**Assigned task**
Answer with nothing but the number of lines in the listing below that contain "RECT".

**Information supplied**

_ _ _ _ _ _ _

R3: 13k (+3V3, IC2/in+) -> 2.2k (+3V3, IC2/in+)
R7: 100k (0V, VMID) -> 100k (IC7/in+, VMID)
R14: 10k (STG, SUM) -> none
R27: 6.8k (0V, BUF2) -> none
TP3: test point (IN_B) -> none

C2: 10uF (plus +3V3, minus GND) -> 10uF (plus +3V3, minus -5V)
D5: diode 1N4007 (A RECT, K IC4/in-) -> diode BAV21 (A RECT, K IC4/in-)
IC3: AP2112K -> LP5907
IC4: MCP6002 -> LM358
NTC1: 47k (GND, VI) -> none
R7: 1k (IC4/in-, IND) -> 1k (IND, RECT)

_ _ _ _ _ _ _

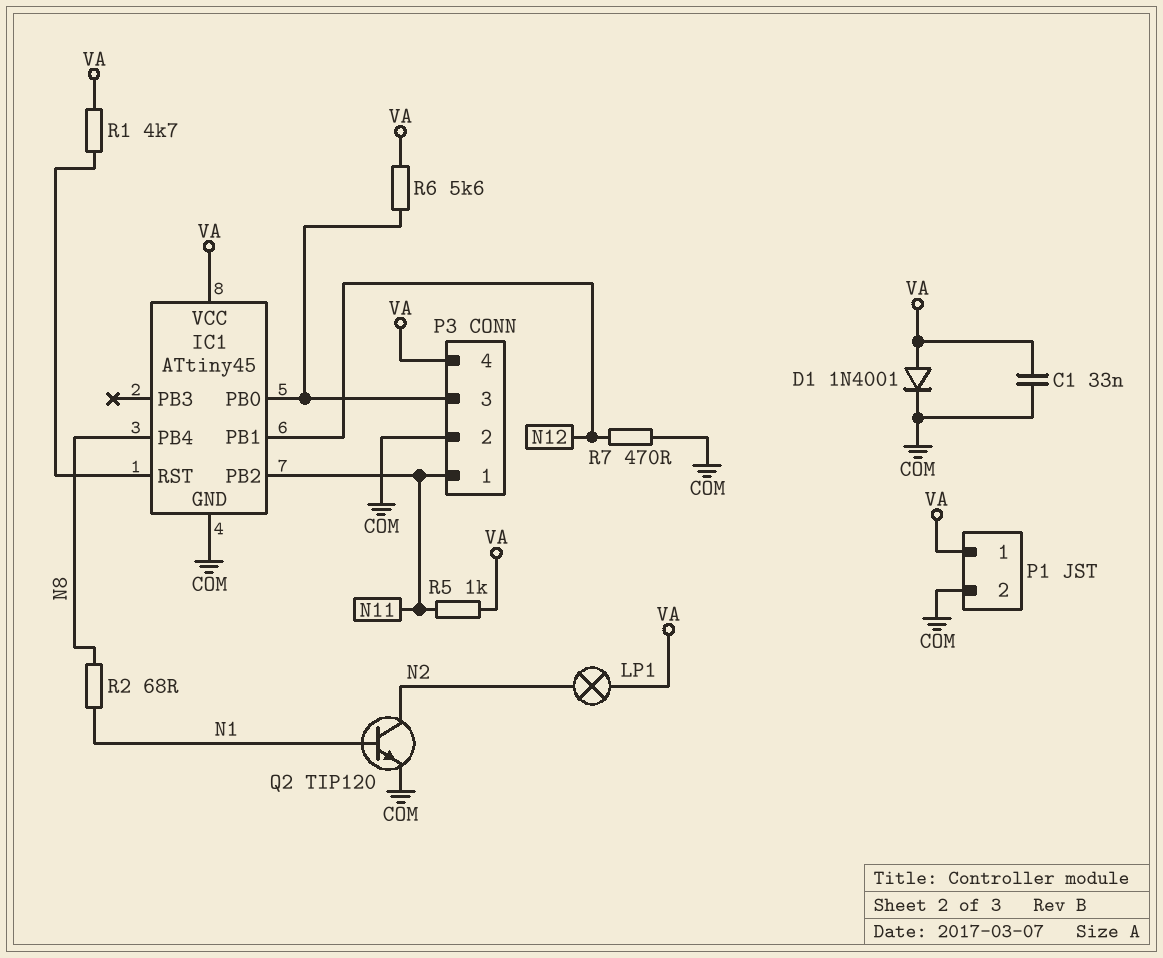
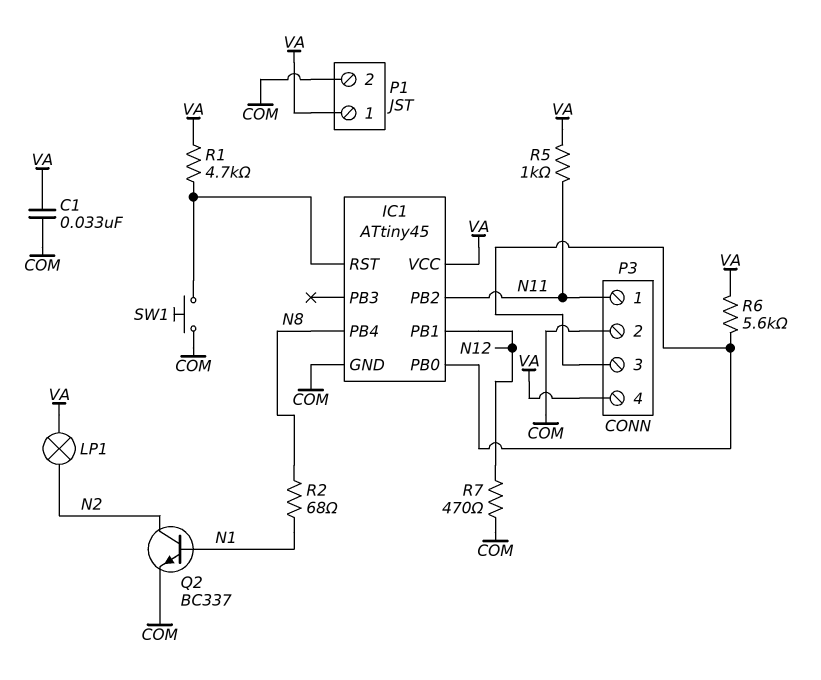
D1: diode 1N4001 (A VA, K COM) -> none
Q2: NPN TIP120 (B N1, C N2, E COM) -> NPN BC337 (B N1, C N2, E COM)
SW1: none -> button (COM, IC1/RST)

_ _ _ _ _ _ _

**Task output**
2